== About this exercise ==
In the records below, repeat word for word only the lines starting at the one that contains "DRIVER1 pin IN1: GP28 -> GP21" and ending at the one that contains "RTC3 pin SCL: none -> GP20", pictures excluded.

(Before-and-after change records)
== Segment start ==

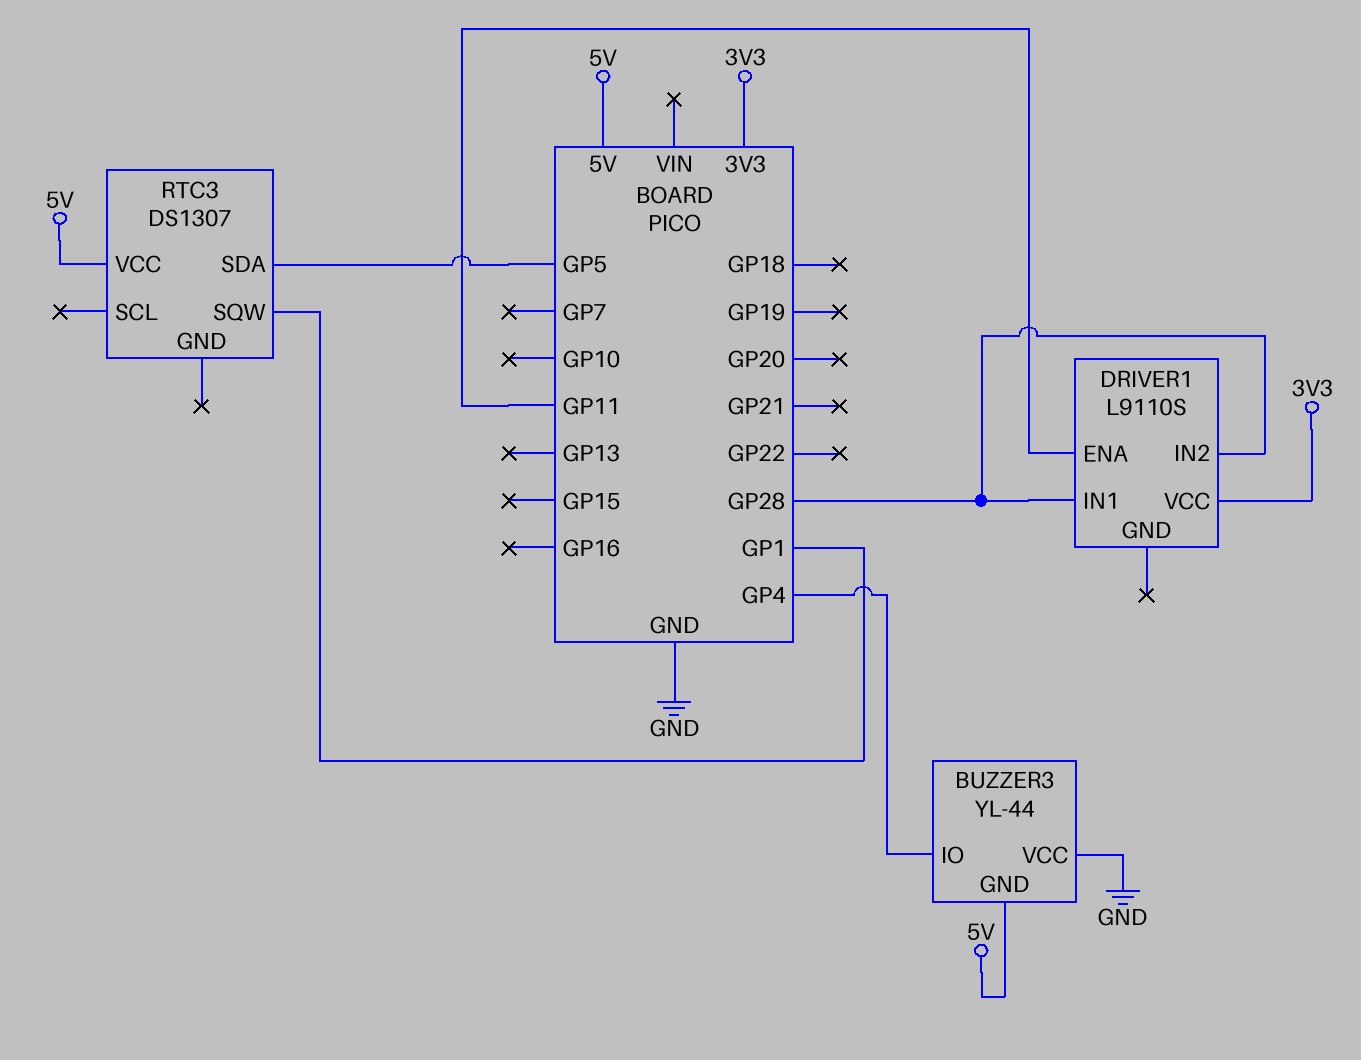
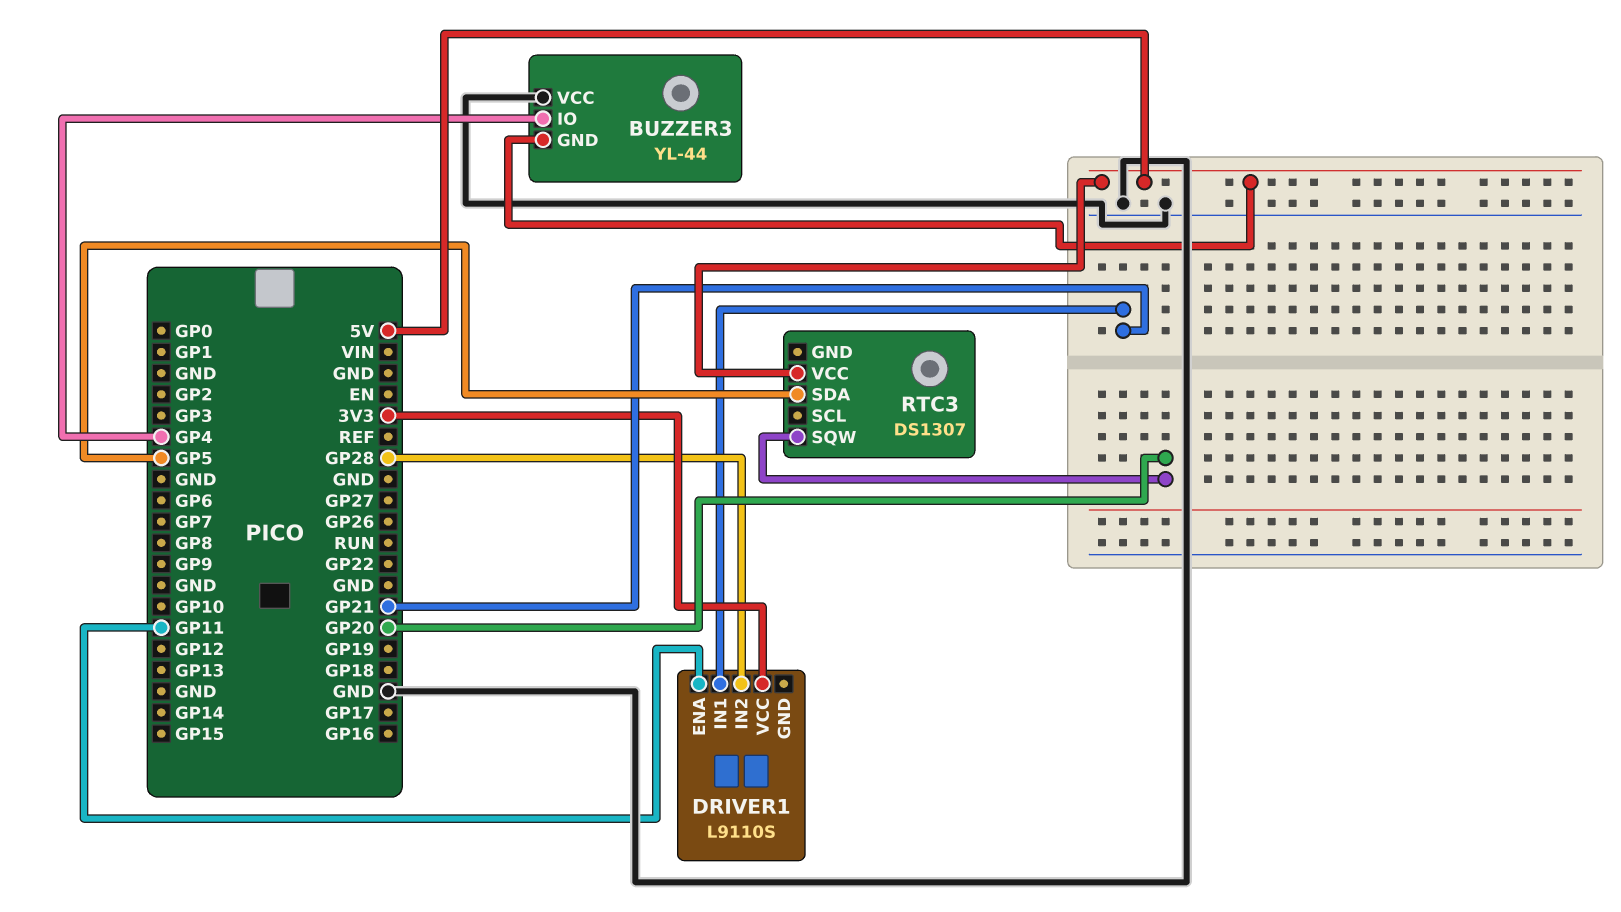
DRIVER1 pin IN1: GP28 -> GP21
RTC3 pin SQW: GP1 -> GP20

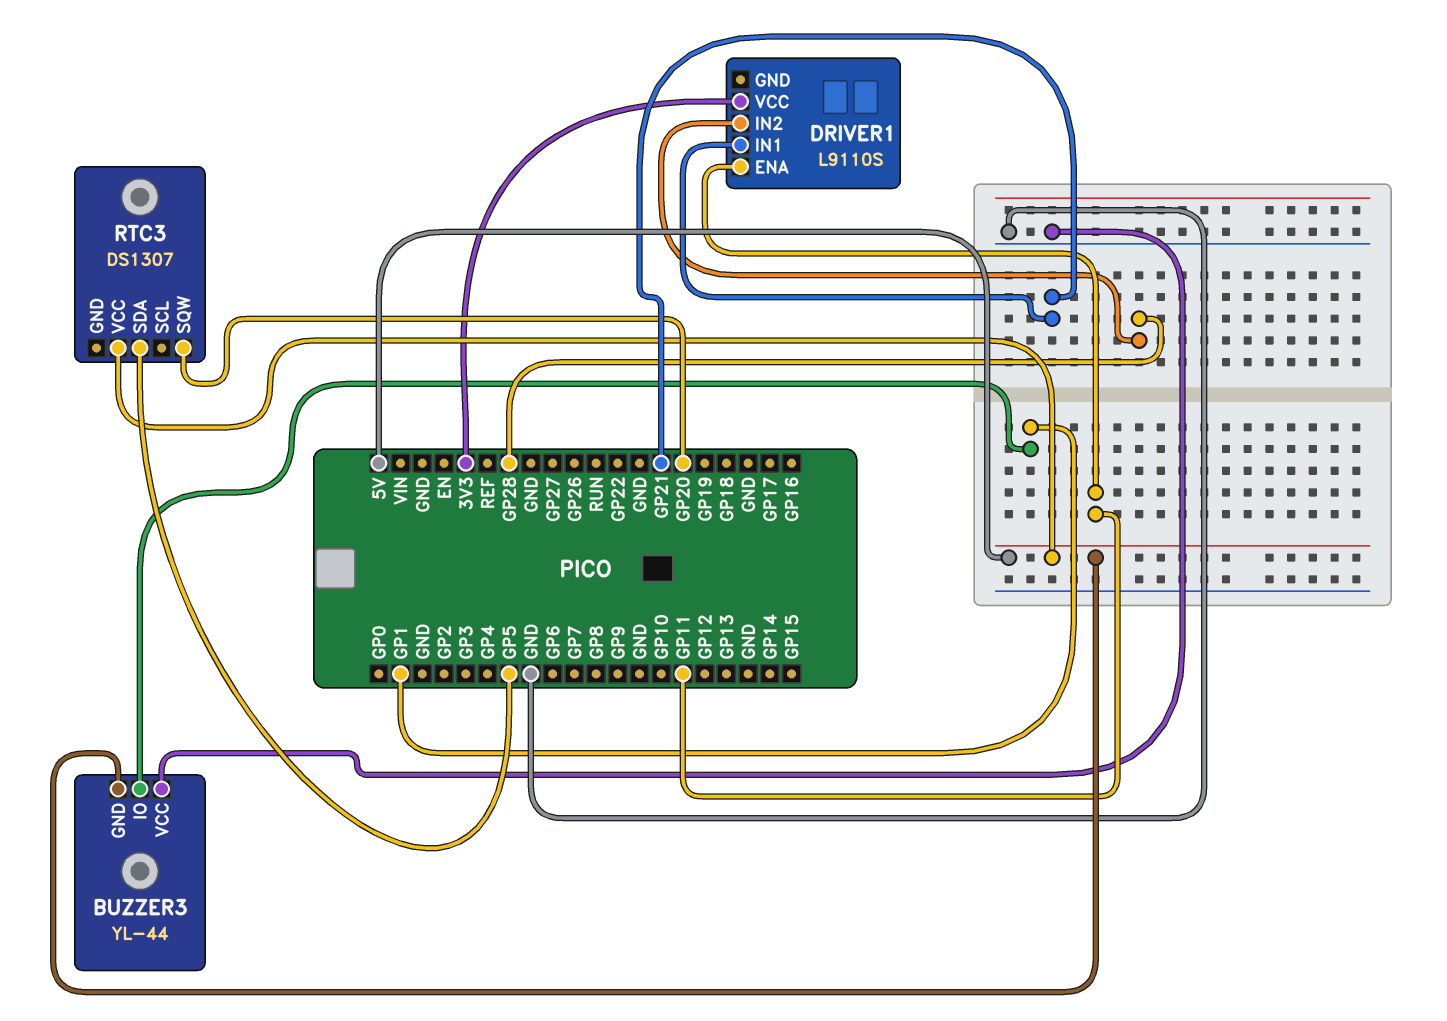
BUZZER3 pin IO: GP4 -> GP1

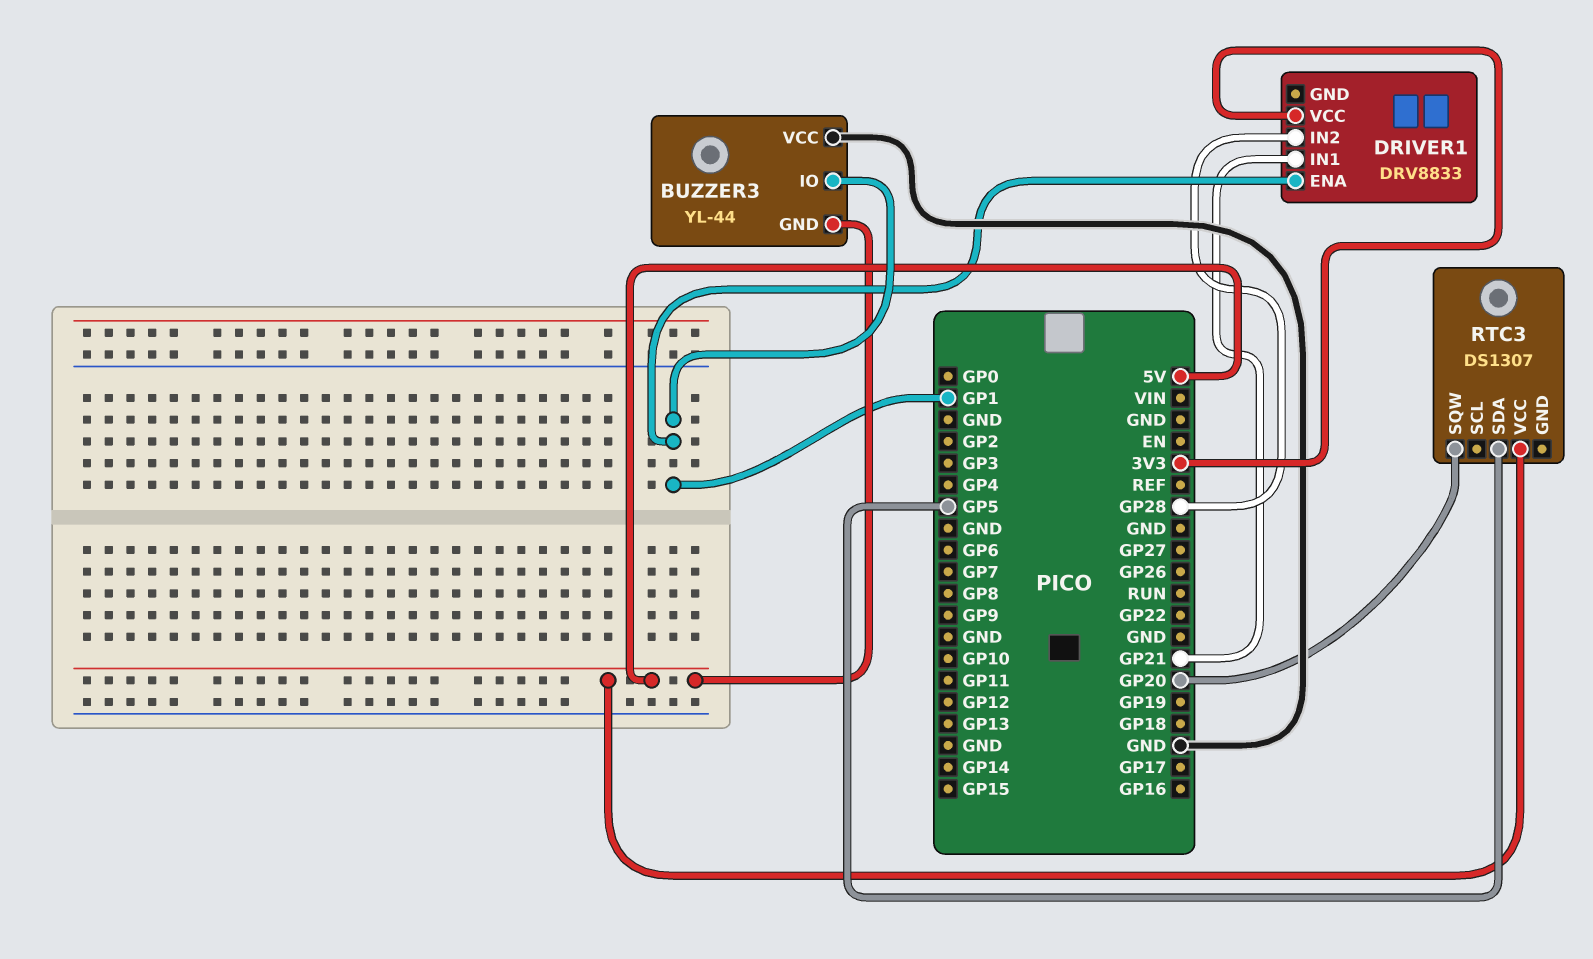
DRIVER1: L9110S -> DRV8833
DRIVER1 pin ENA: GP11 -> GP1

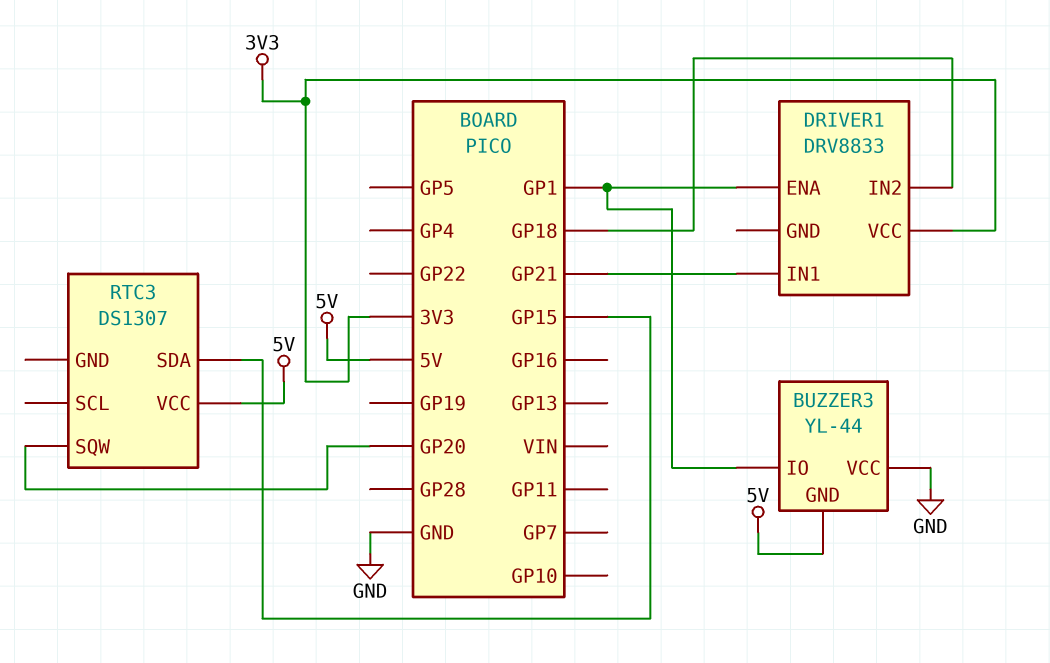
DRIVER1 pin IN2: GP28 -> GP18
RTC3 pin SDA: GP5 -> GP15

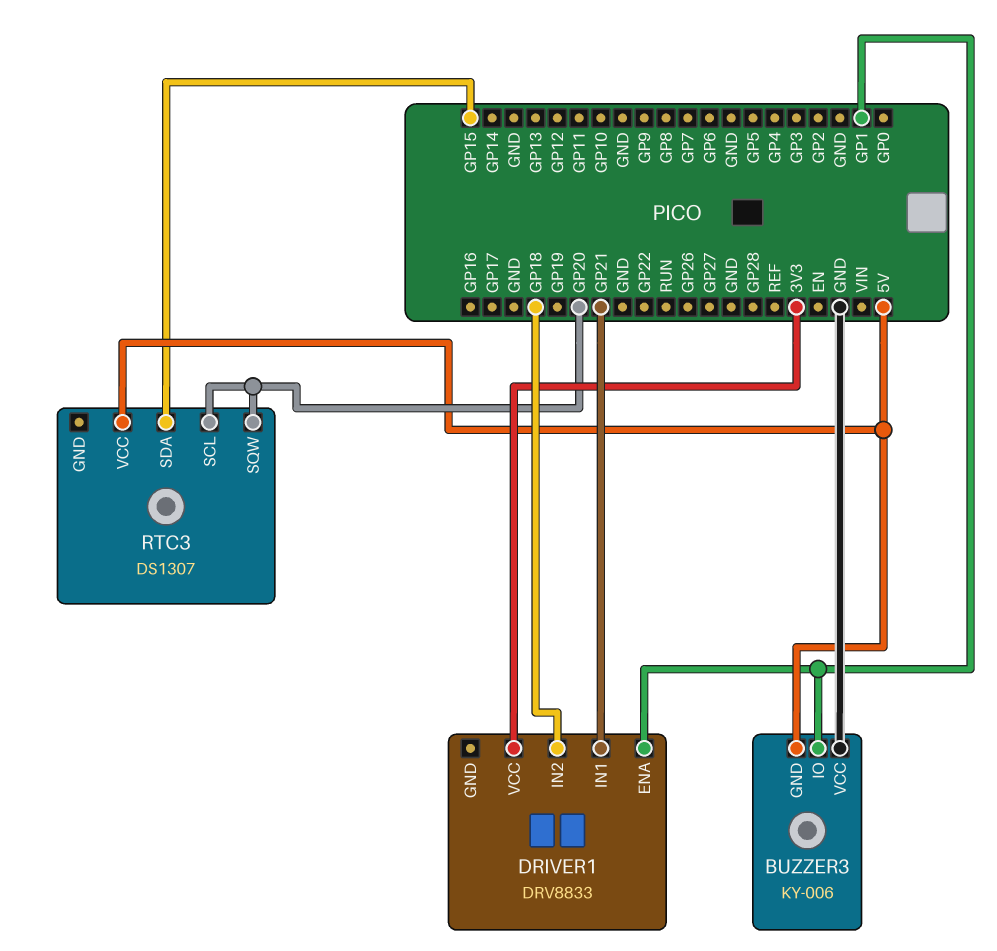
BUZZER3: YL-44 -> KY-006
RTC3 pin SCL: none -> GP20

== Segment end ==
== Segment start ==

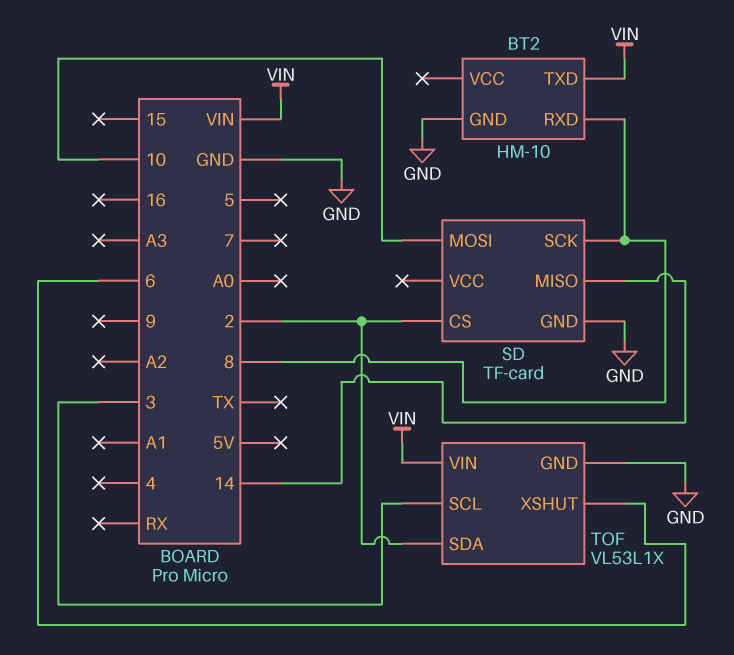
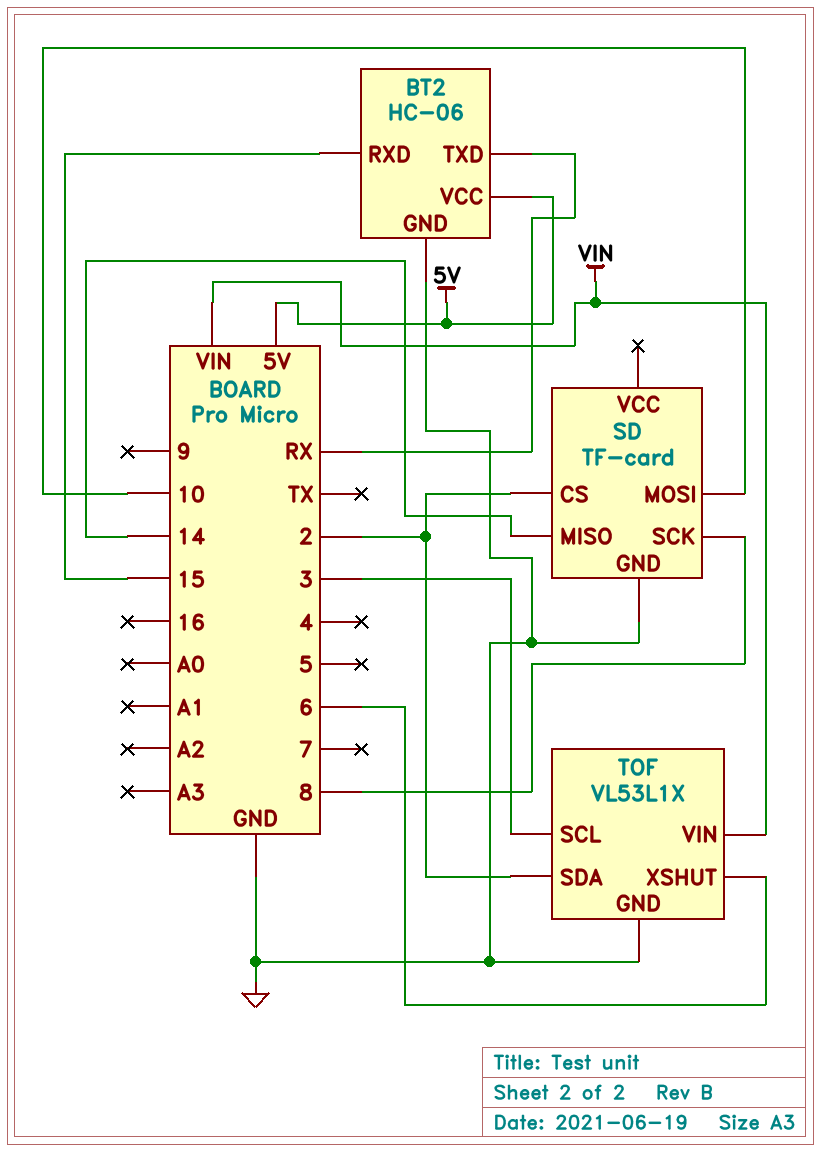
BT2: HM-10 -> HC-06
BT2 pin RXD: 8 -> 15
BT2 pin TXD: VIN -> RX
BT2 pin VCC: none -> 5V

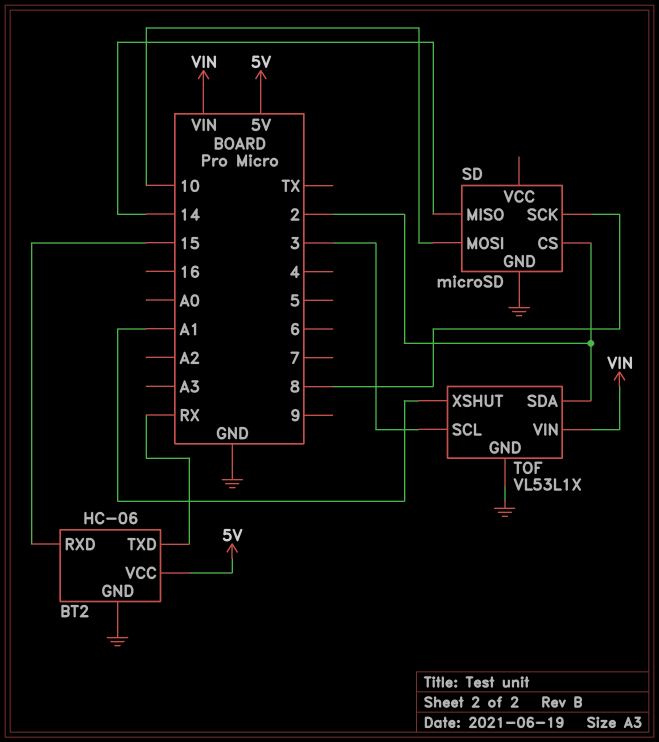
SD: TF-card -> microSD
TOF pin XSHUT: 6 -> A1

== Segment end ==

== Exercise output ==
DRIVER1 pin IN1: GP28 -> GP21
RTC3 pin SQW: GP1 -> GP20

BUZZER3 pin IO: GP4 -> GP1

DRIVER1: L9110S -> DRV8833
DRIVER1 pin ENA: GP11 -> GP1

DRIVER1 pin IN2: GP28 -> GP18
RTC3 pin SDA: GP5 -> GP15

BUZZER3: YL-44 -> KY-006
RTC3 pin SCL: none -> GP20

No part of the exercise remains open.